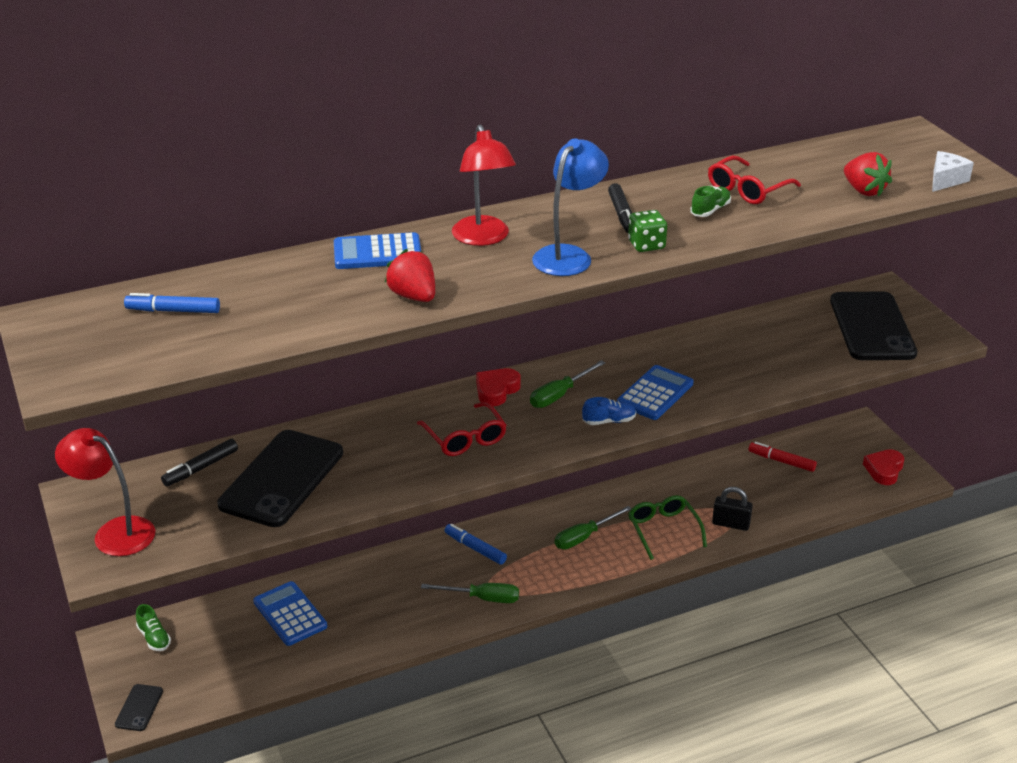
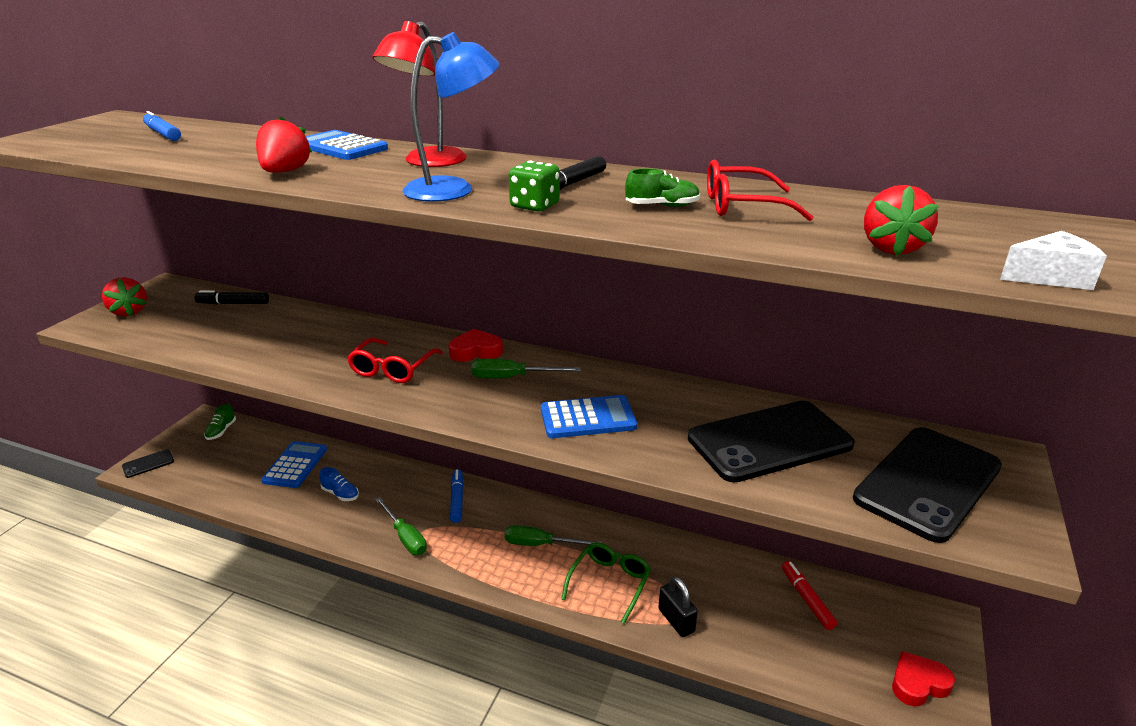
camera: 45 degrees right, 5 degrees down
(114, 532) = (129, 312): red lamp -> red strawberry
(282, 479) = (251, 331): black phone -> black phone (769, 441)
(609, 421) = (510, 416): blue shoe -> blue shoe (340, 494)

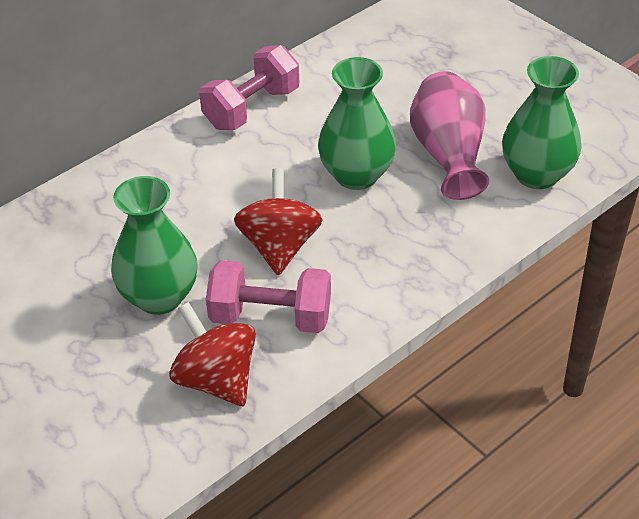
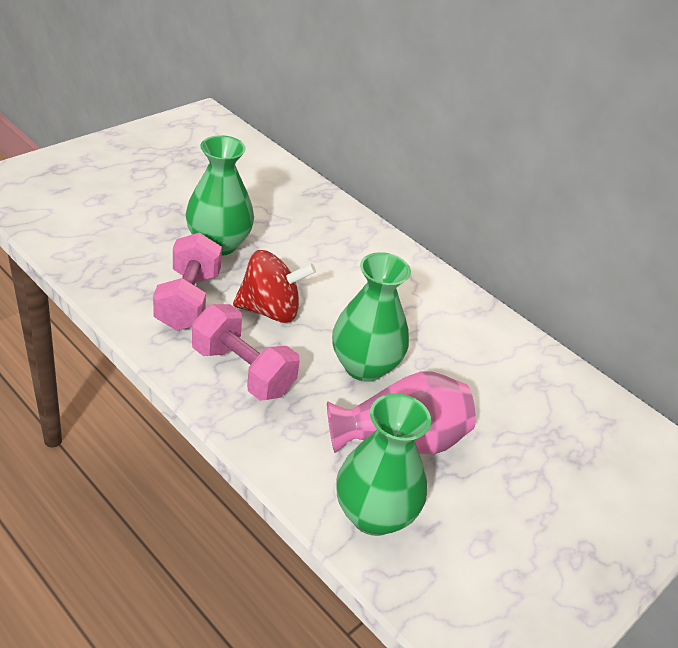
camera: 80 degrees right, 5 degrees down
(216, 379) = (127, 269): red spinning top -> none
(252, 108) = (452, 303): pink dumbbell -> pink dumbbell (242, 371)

--

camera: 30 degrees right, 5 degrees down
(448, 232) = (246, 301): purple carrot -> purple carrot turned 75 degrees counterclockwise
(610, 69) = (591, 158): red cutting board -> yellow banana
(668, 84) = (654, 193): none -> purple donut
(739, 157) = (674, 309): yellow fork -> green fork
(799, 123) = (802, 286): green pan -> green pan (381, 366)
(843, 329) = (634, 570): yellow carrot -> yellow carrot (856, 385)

...

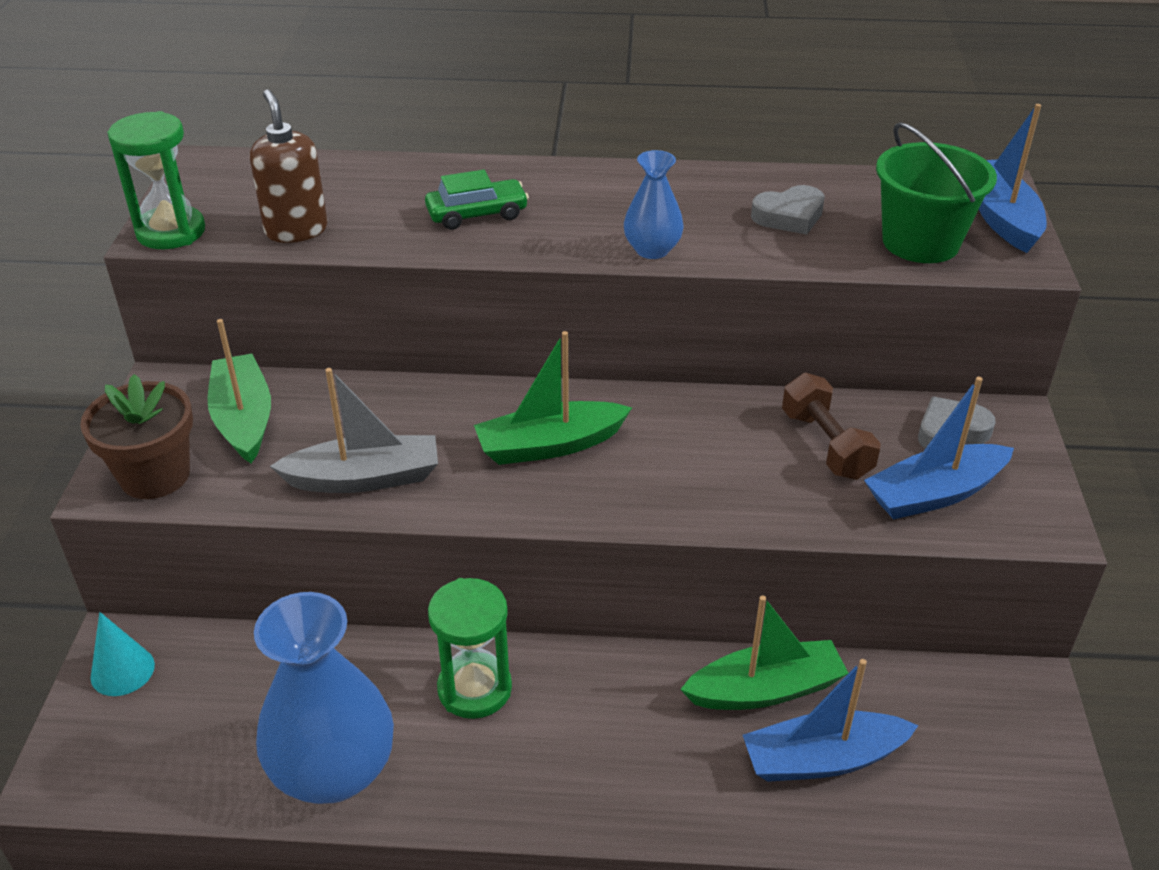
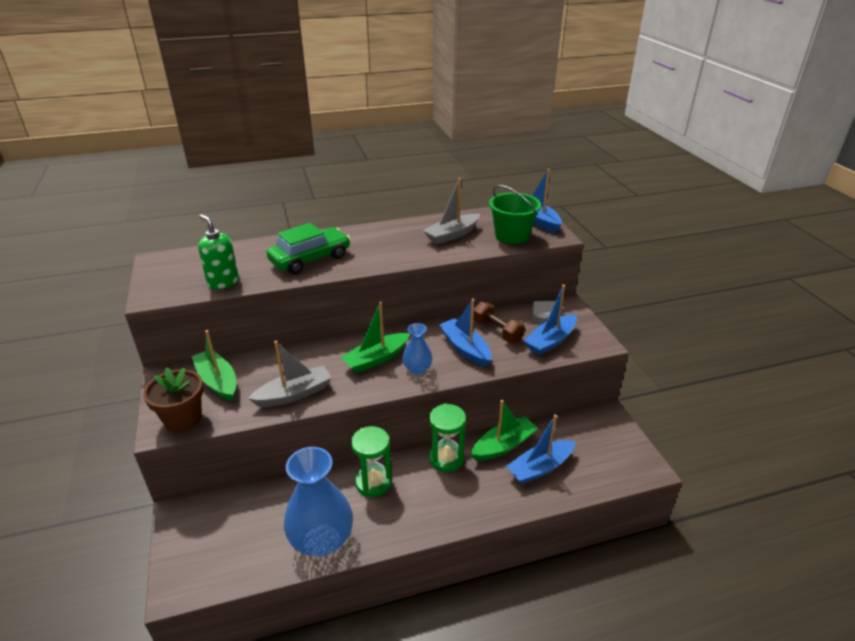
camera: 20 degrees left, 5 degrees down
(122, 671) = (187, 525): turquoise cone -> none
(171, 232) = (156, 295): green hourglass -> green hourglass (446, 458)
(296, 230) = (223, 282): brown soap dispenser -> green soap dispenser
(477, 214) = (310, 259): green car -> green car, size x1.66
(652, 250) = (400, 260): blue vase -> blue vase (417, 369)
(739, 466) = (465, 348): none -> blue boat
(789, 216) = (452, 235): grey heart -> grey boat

• WHAT IS REQUIRED
The range runs from the line with "(610, 69) = (591, 158): red" up to and including the line with "(843, 329) = (634, 570): yellow" in the listing above; please write out exactly those lines and nothing more.

• SOLUTION TO THIS TASK
(610, 69) = (591, 158): red cutting board -> yellow banana
(668, 84) = (654, 193): none -> purple donut
(739, 157) = (674, 309): yellow fork -> green fork
(799, 123) = (802, 286): green pan -> green pan (381, 366)
(843, 329) = (634, 570): yellow carrot -> yellow carrot (856, 385)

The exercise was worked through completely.